WORK TO COMPLETE: Within the entries that follow, show each line where the word "FILT" occurs.

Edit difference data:

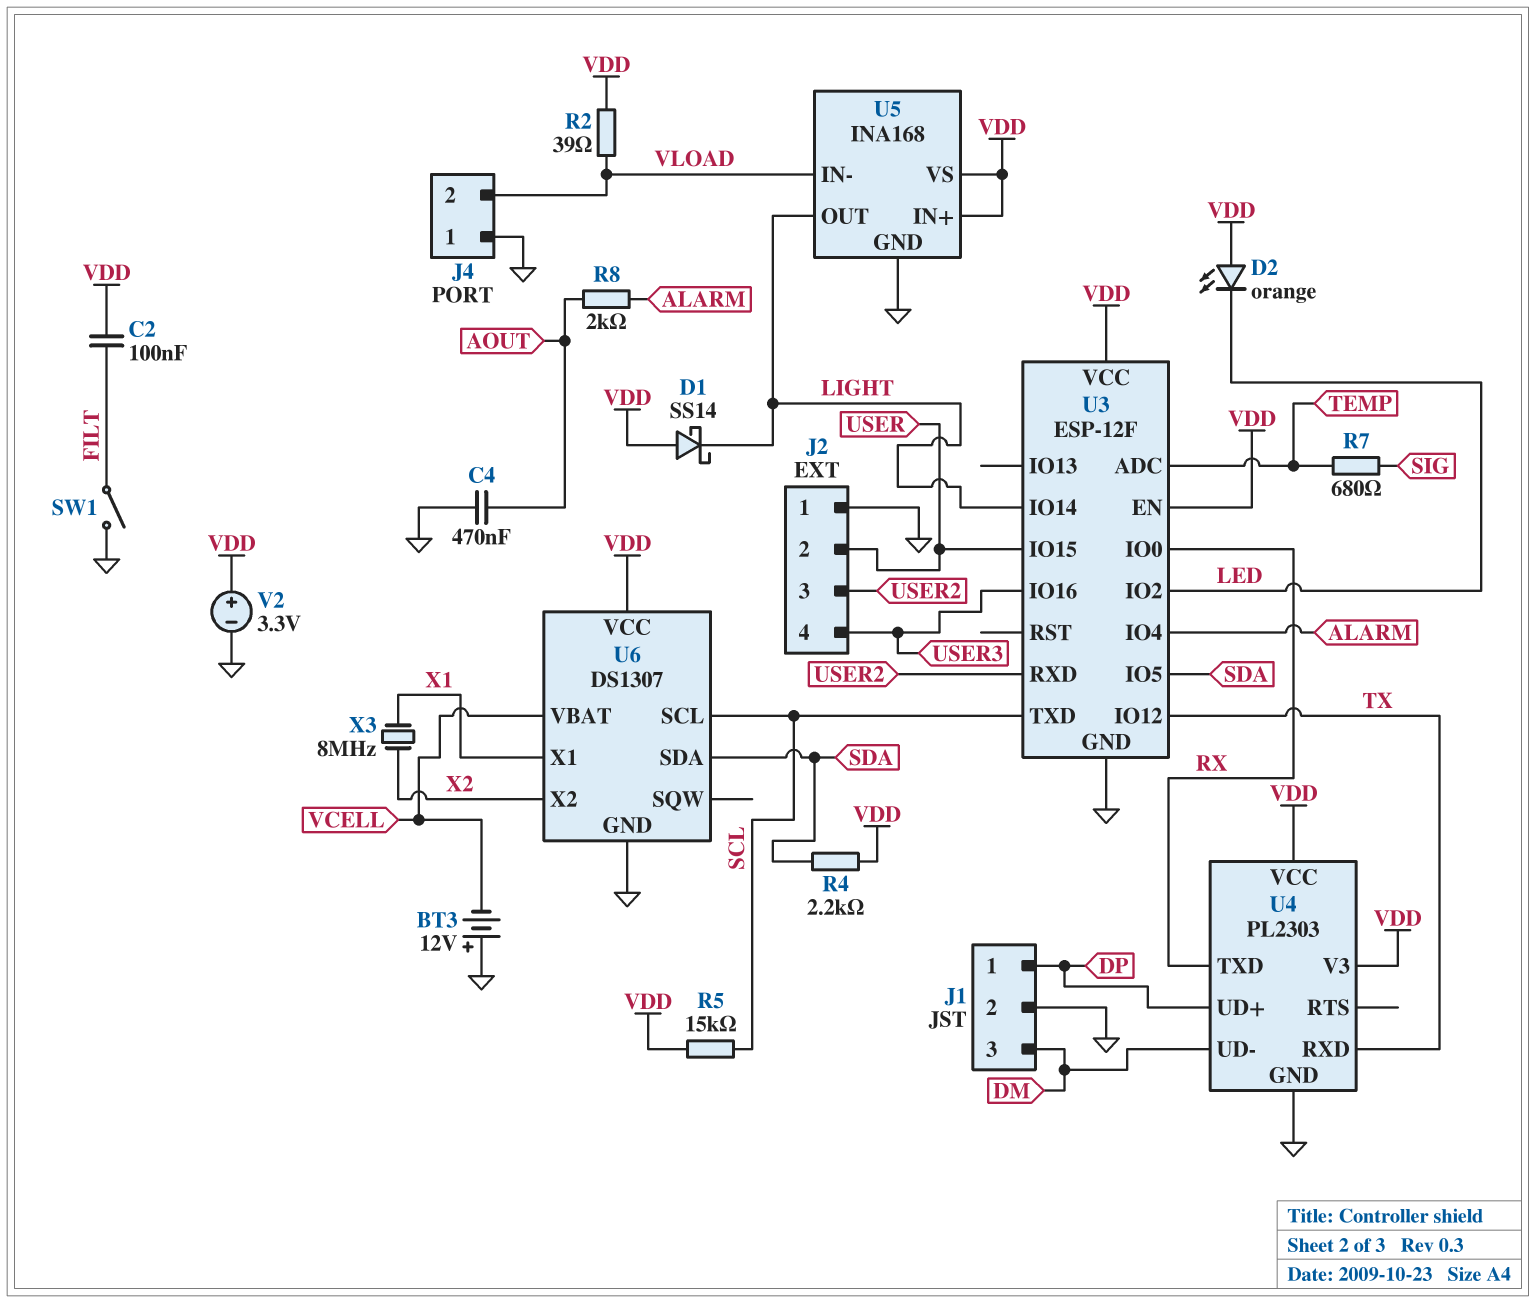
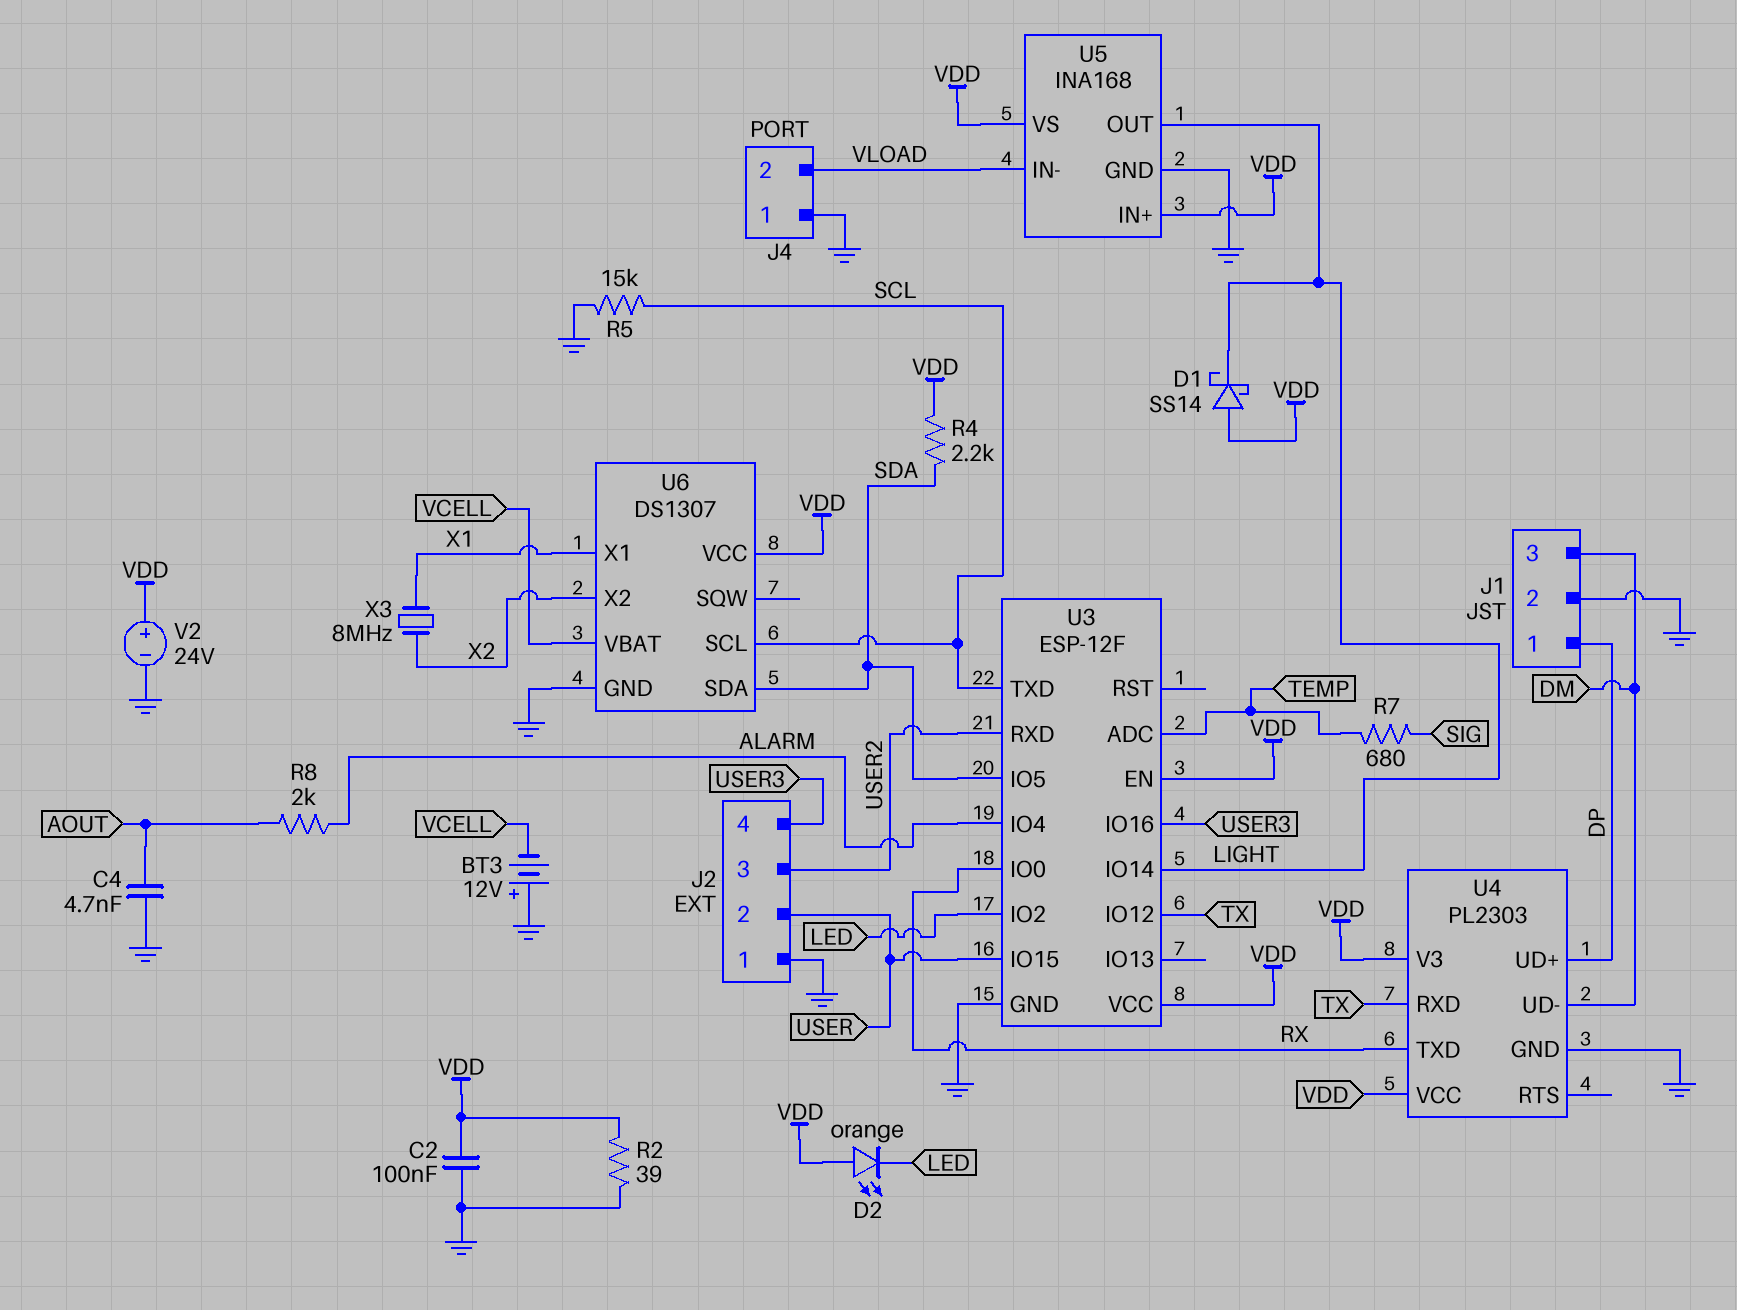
C2: 100nF (FILT, VDD) -> 100nF (GND, VDD)
C4: 470nF (AOUT, GND) -> 4.7nF (AOUT, GND)
R2: 39 (VDD, VLOAD) -> 39 (GND, VDD)
R5: 15k (SCL, VDD) -> 15k (GND, SCL)
SW1: switch (FILT, GND) -> none
V2: 3.3V (plus VDD, minus GND) -> 24V (plus VDD, minus GND)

ANSWER BOX:
C2: 100nF (FILT, VDD) -> 100nF (GND, VDD)
SW1: switch (FILT, GND) -> none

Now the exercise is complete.